*** Listed records Section Begins ***

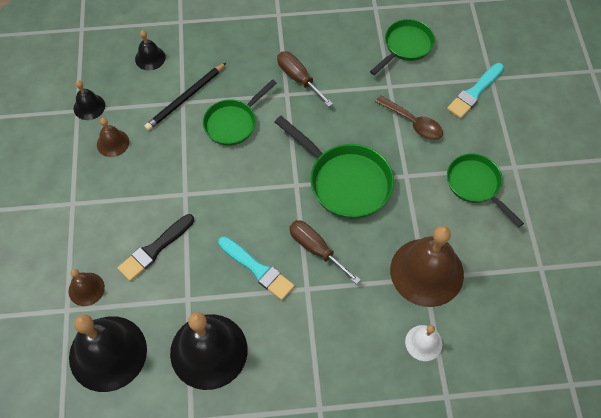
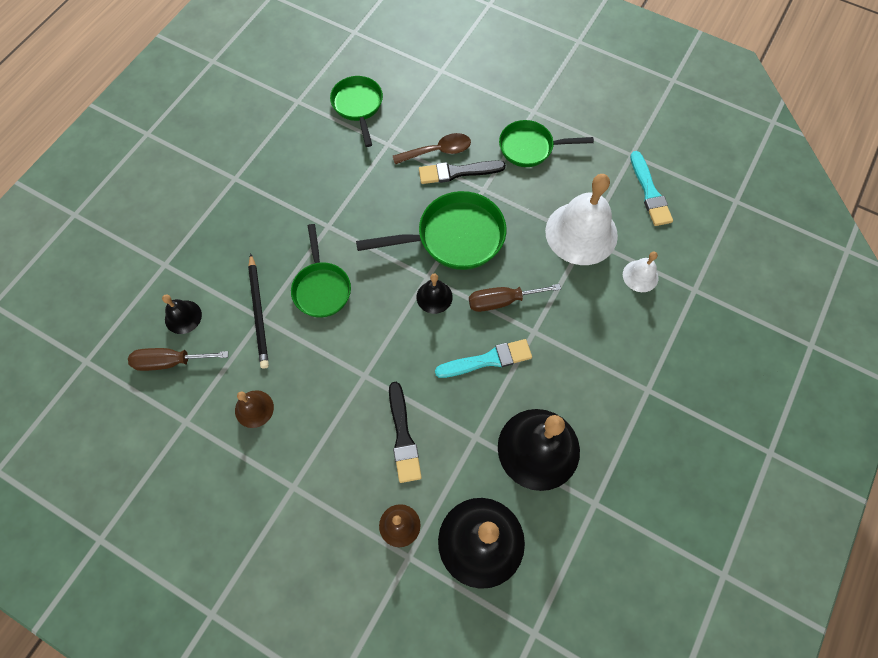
camera: 55 degrees left, 5 degrees up
black bell [74,80,105,120] -> black bell moved to [417,274,453,314]
brown screwdriver [277,51,333,107] -> brown screwdriver moved to [128,348,228,371]
brown bell [390,226,464,307] -> white bell [545,174,618,265]
turquoise brush [447,63,504,119] -> turquoise brush moved to [630,151,673,226]
none -> black brush [419,161,506,184]

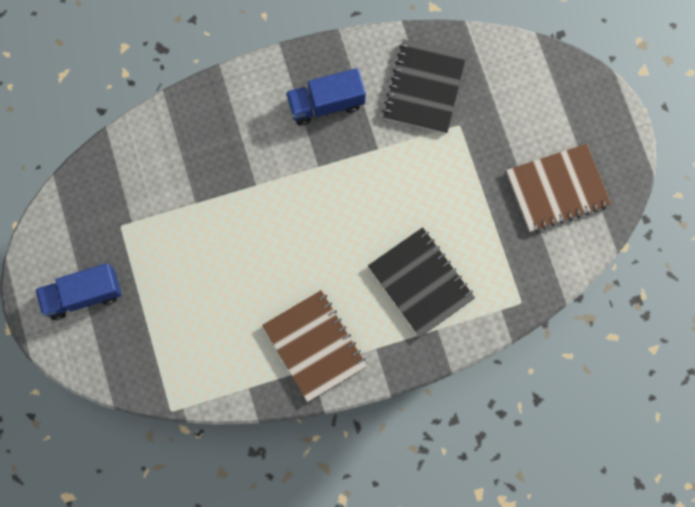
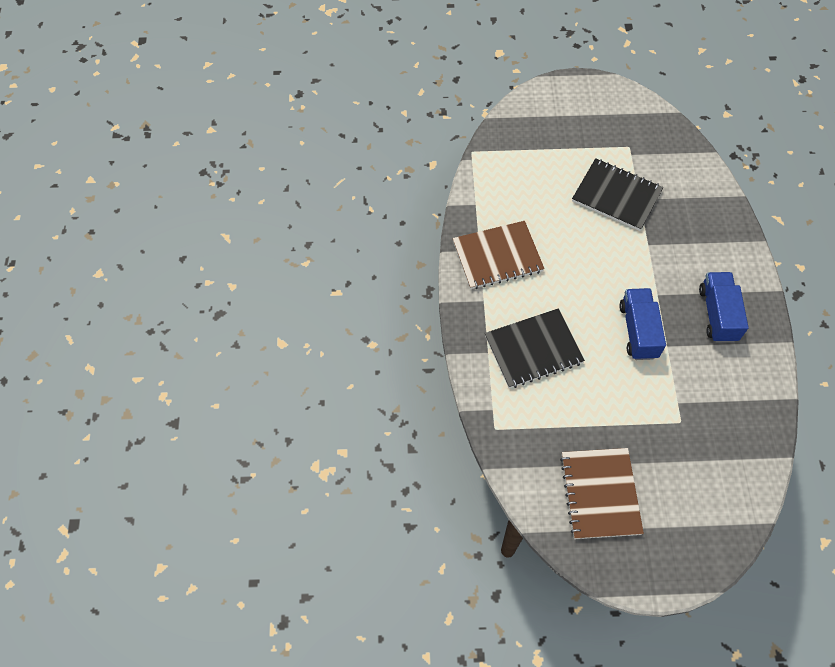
camera: 105 degrees right, 15 degrees down
blue truck [35,263,122,320] -> blue truck moved to [619,288,666,360]
black notebook [382,39,467,134] -> black notebook moved to [572,158,663,231]

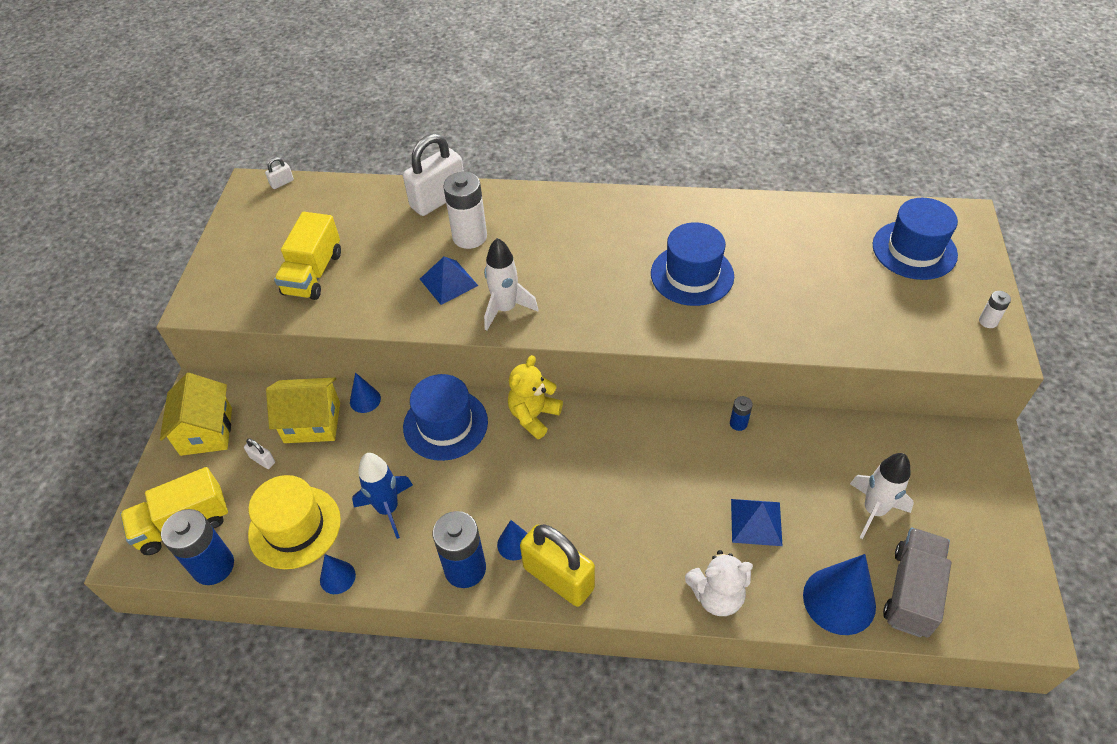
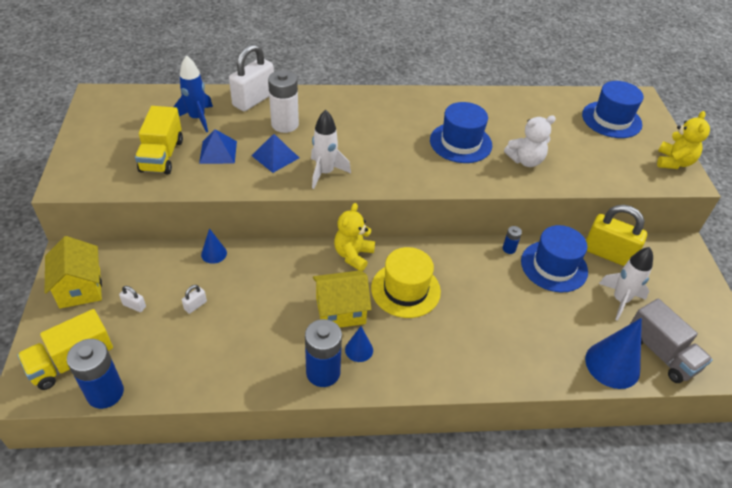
camera: 15 degrees left, 5 degrees down
yellow hat [248,475,341,569] -> yellow hat moved to [371,247,441,318]
white padlock [265,157,294,189] -> white padlock moved to [182,285,207,314]
yellow house [266,378,340,443] -> yellow house moved to [313,270,371,328]
blue cone [320,554,356,594] -> none
blue rocket [352,453,413,539] -> blue rocket moved to [173,55,213,132]
blue hat [403,374,488,461] -> blue hat moved to [521,225,588,293]
yellow padlock [520,524,595,607] -> yellow padlock moved to [586,205,647,266]
white teddy bear [685,550,753,616] -> white teddy bear moved to [504,115,556,167]
blue pyramid [731,499,783,546] -> blue pyramid moved to [199,129,237,164]
grey truck [883,527,951,638] -> grey truck turned 135 degrees clockwise [630,298,713,383]
white battery [979,291,1011,328] -> yellow teddy bear [657,111,710,169]

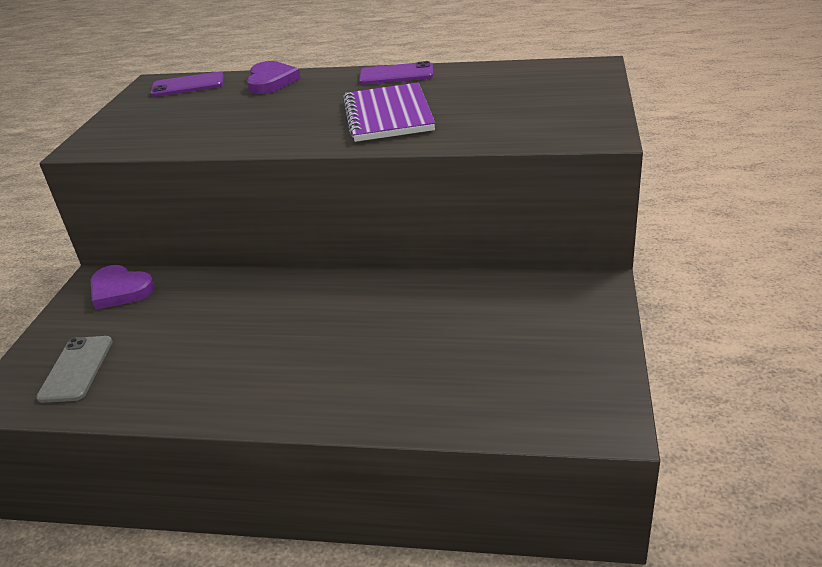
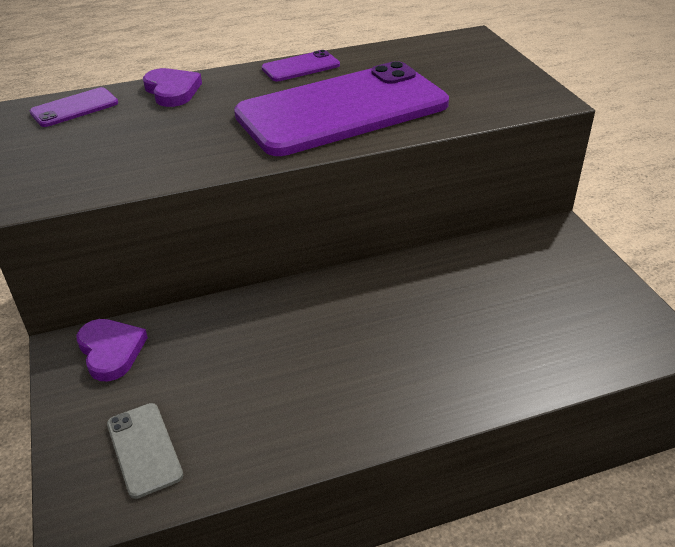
camera: 30 degrees left, 5 degrees up
purple heart [91,265,155,310] -> purple heart turned 120 degrees counterclockwise [77,319,148,381]
purple notebook [343,82,435,142] -> purple phone [234,61,449,156]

*** Listed records Section Ends ***

Show every line from the listing that contains "notebook".

Solution to this problem:
black notebook [382,39,467,134] -> black notebook moved to [572,158,663,231]
purple notebook [343,82,435,142] -> purple phone [234,61,449,156]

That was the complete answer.